Top of Dataset

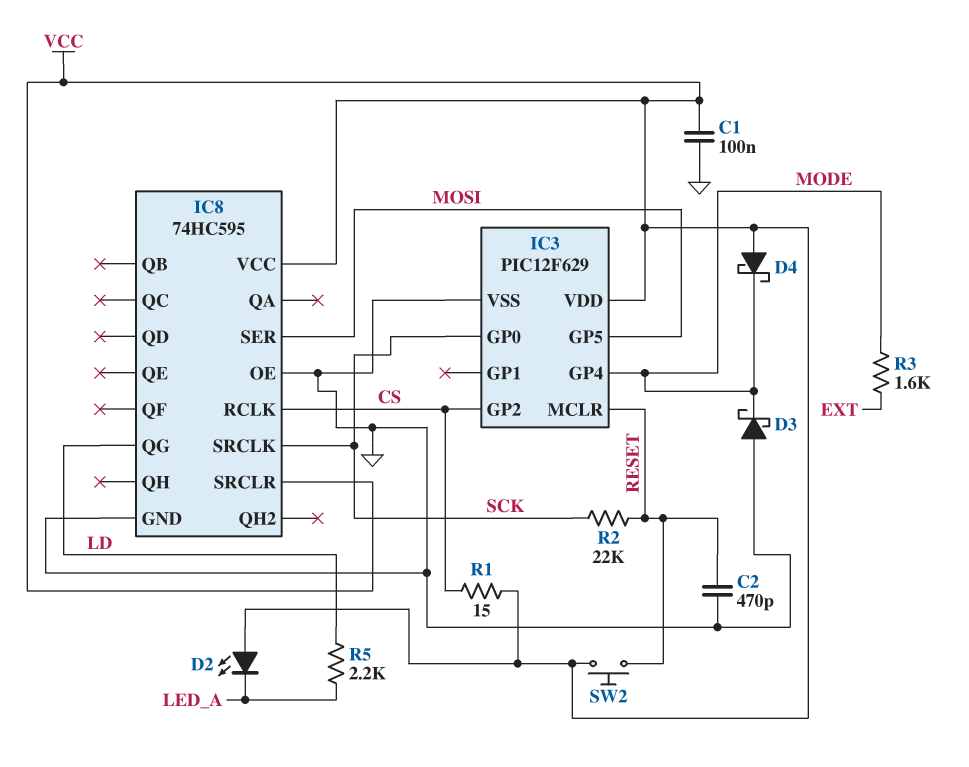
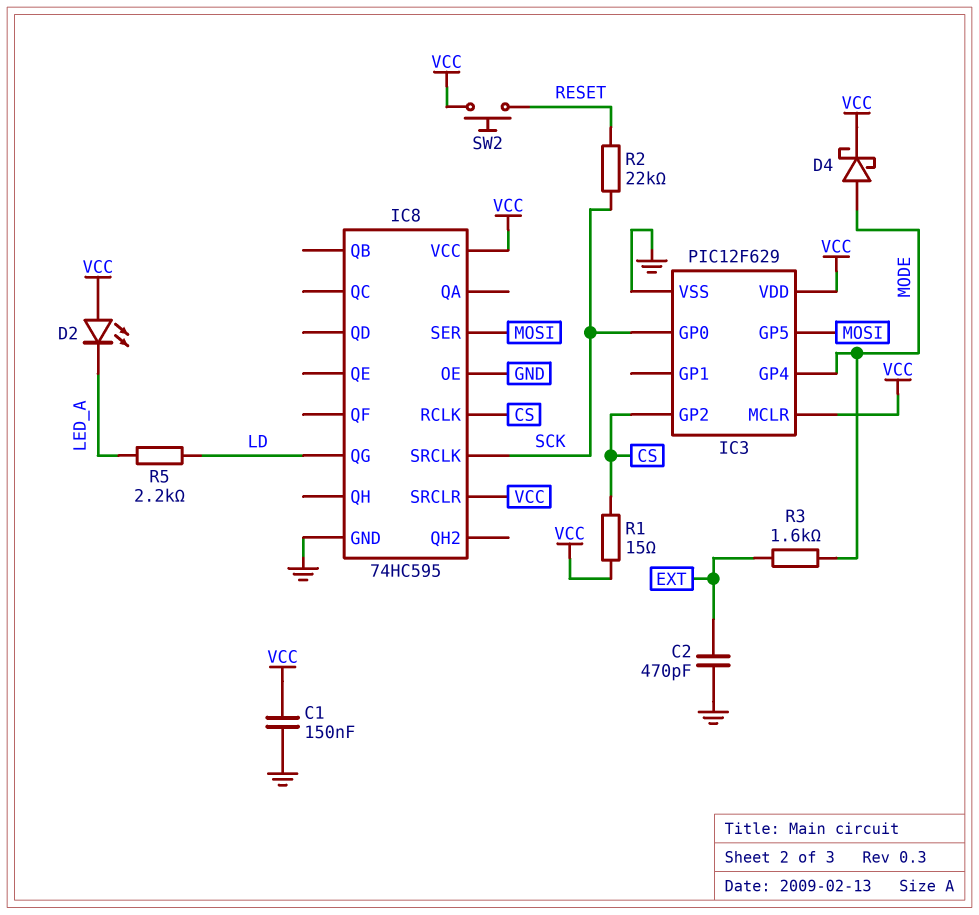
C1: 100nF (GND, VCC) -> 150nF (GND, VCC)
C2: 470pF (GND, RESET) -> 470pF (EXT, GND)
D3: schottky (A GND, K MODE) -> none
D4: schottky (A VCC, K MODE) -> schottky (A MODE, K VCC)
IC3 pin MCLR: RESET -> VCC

Bottom of Dataset

To do: Whenever a picture appears in the listing, leave it out; copy everything else exactly.

Response box:
C1: 100nF (GND, VCC) -> 150nF (GND, VCC)
C2: 470pF (GND, RESET) -> 470pF (EXT, GND)
D3: schottky (A GND, K MODE) -> none
D4: schottky (A VCC, K MODE) -> schottky (A MODE, K VCC)
IC3 pin MCLR: RESET -> VCC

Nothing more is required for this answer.